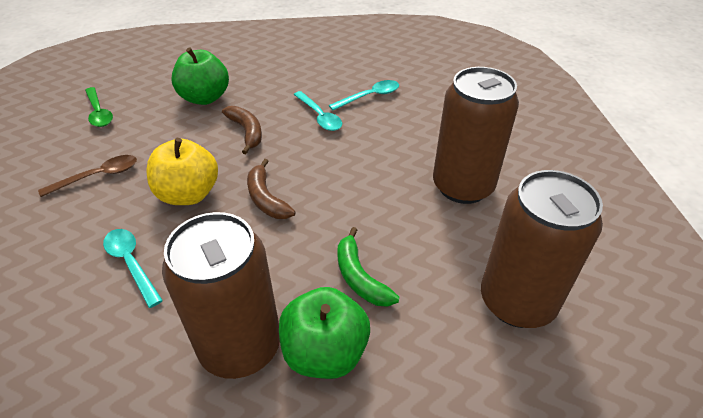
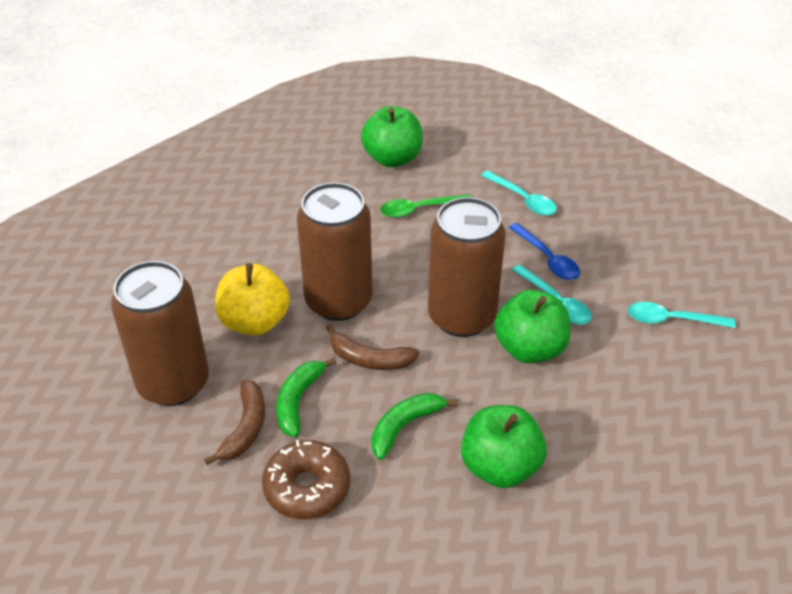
blue spoon: 0 -> 1
brown donut: 0 -> 1
brown spoon: 1 -> 0
green apple: 2 -> 3
green banana: 1 -> 2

EXERCISE DIRECTIONS
This calls for each record above to be set down exactly, with the images skipped.

TASK RESPONSE
blue spoon: 0 -> 1
brown donut: 0 -> 1
brown spoon: 1 -> 0
green apple: 2 -> 3
green banana: 1 -> 2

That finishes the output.